Coordinate-based object records
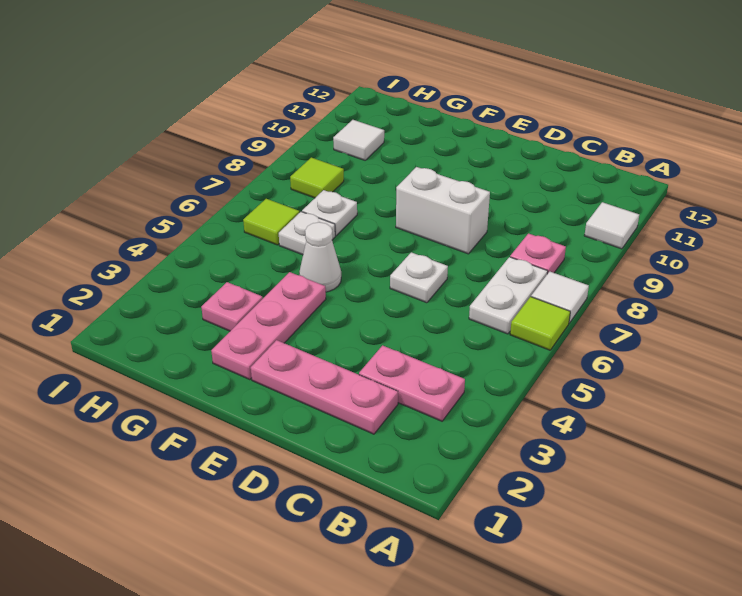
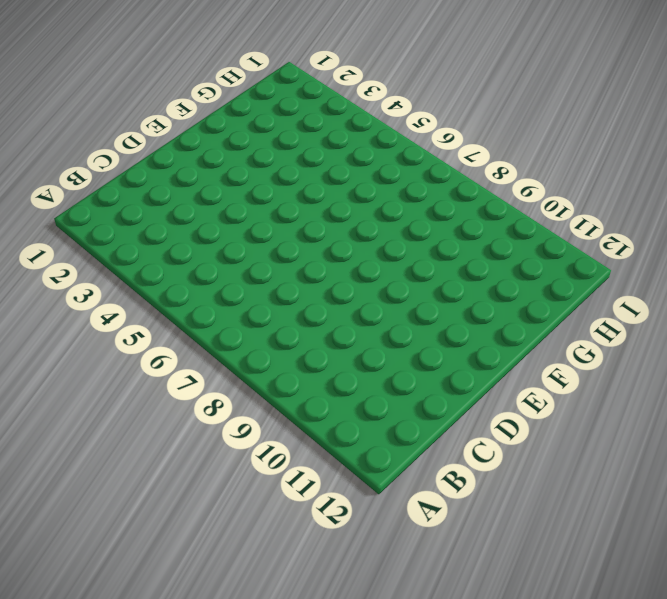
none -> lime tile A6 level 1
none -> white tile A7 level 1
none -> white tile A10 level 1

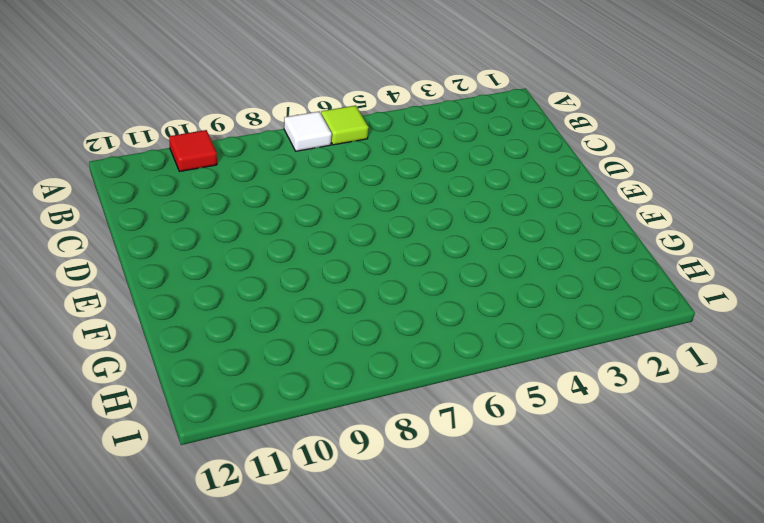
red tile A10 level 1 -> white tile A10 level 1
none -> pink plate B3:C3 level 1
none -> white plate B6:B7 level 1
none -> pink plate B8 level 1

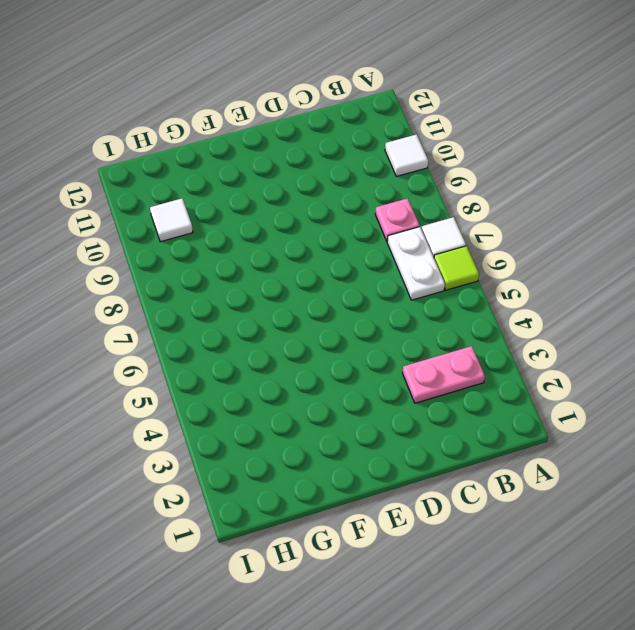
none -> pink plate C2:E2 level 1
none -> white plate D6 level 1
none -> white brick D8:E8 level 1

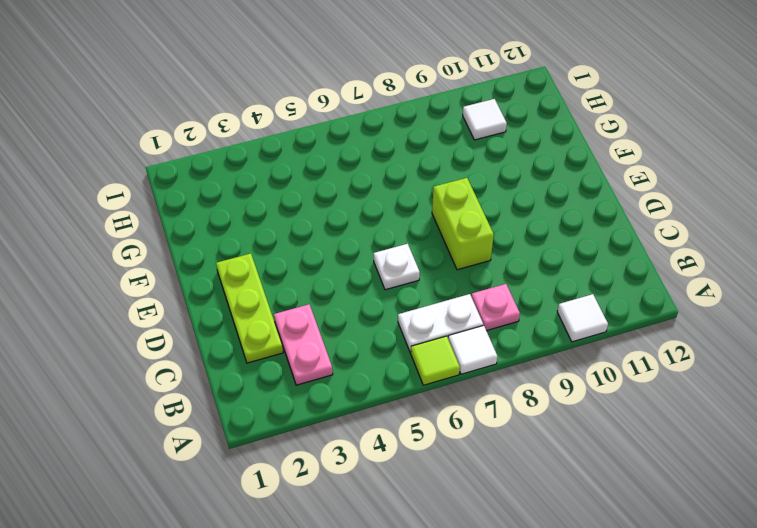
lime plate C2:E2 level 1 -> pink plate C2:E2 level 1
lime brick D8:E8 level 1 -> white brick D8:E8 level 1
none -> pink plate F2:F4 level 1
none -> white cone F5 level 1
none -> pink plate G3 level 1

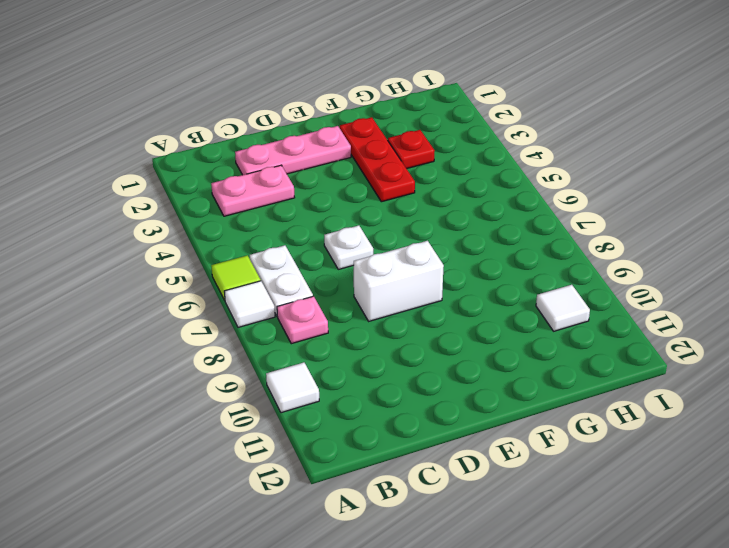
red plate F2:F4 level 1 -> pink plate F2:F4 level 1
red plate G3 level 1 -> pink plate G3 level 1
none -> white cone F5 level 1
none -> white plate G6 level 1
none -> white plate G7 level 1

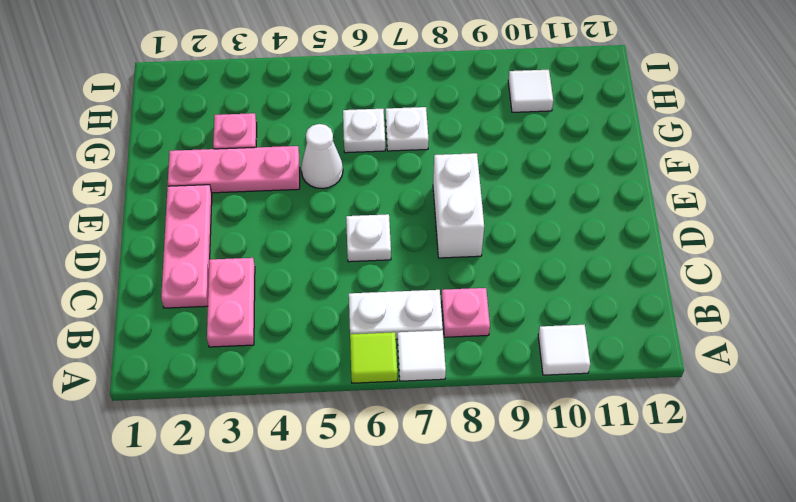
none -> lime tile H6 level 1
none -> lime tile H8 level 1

Exercise: Every line from the top of the records above to the line with "none -> white brick D8:E8 level 1", inclusive, should be duplicated exactly, minus the pictures.

Output of the exercise:
none -> lime tile A6 level 1
none -> white tile A7 level 1
none -> white tile A10 level 1

red tile A10 level 1 -> white tile A10 level 1
none -> pink plate B3:C3 level 1
none -> white plate B6:B7 level 1
none -> pink plate B8 level 1

none -> pink plate C2:E2 level 1
none -> white plate D6 level 1
none -> white brick D8:E8 level 1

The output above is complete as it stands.